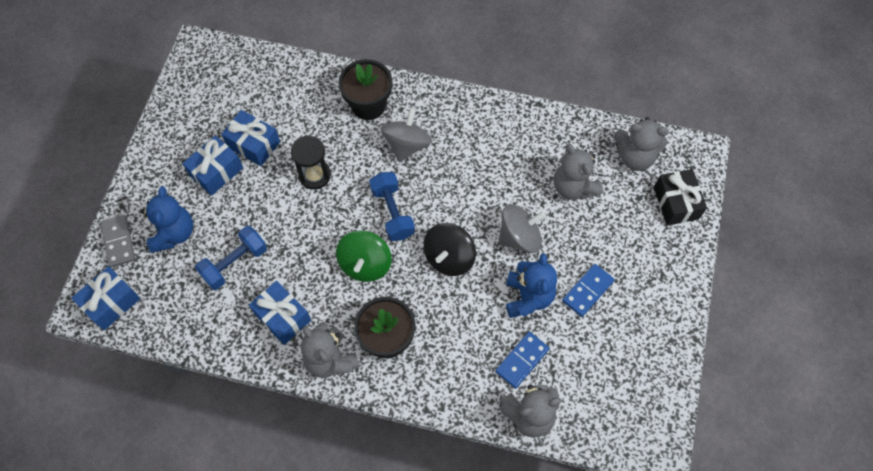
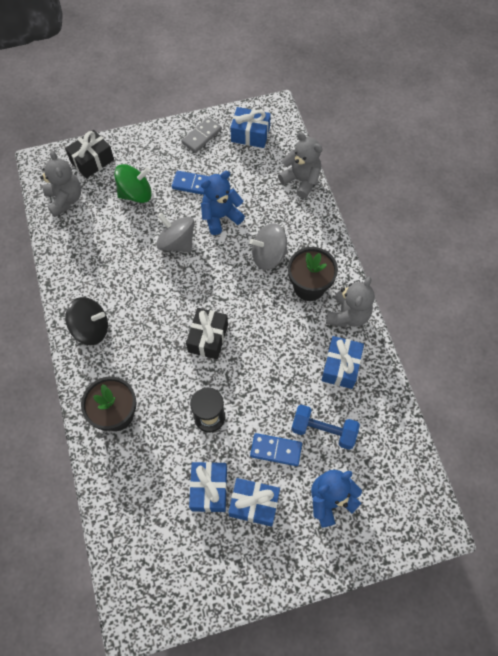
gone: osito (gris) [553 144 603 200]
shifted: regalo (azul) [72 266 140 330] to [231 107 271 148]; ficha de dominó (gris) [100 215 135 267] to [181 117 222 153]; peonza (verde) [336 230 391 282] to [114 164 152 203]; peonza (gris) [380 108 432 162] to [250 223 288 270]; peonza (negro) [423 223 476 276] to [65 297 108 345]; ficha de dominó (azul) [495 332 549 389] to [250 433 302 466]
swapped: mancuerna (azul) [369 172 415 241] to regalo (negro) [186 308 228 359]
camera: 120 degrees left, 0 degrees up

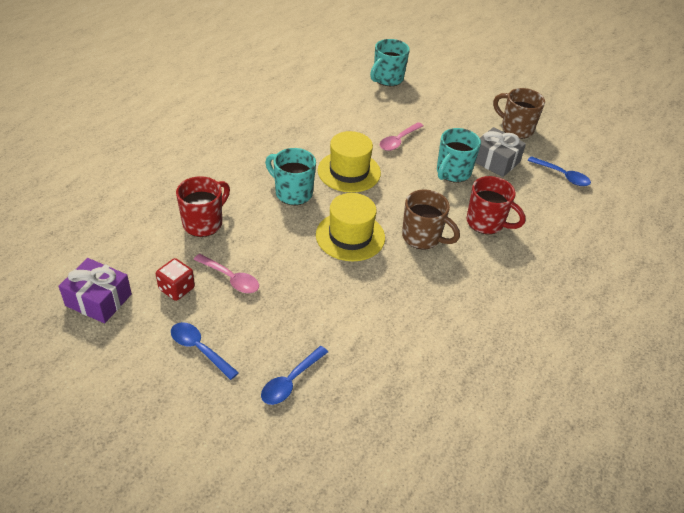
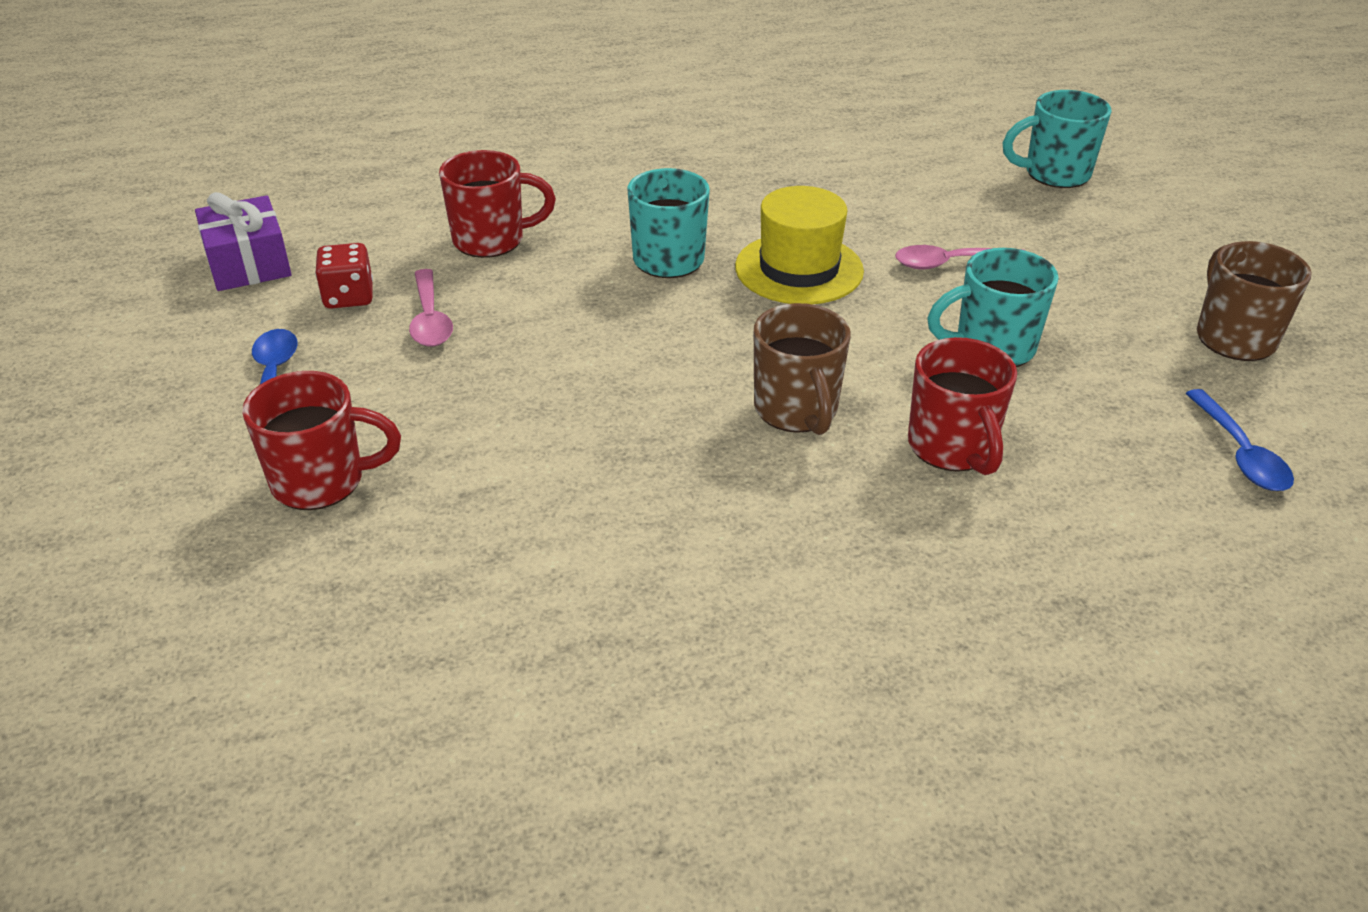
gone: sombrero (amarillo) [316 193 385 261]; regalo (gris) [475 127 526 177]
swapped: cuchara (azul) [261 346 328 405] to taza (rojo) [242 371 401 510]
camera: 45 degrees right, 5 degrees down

§ **YOUR OBJECTIVE**
Check every line of the entries for the string "degrees". Give only the number of lines that hold it.

§ **RESULT FOR THIS TASK**
2